- **EXERCISE OBJECTIVE**:
Only these lines of the data below are wanted: the one with "orange rolling pin: 2 -> 3", the one with "yellow scissors: 4 -> 3", and any lines between them, each repeated exactly.

- **GIVEN DATA**:
····················

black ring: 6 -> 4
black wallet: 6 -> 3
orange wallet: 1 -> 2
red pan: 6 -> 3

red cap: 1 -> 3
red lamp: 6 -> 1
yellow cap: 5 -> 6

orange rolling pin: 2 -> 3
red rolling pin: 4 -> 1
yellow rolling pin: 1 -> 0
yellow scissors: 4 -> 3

····················

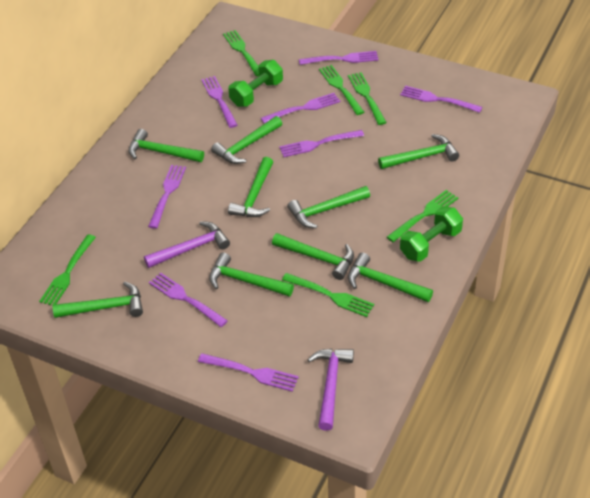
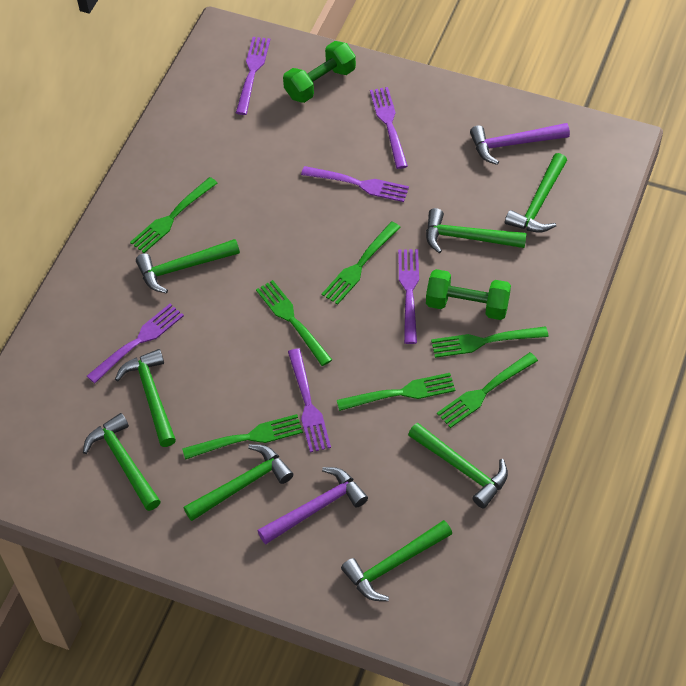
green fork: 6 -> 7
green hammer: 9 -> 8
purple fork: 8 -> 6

····················

- **RESPONSE BELOW**:
orange rolling pin: 2 -> 3
red rolling pin: 4 -> 1
yellow rolling pin: 1 -> 0
yellow scissors: 4 -> 3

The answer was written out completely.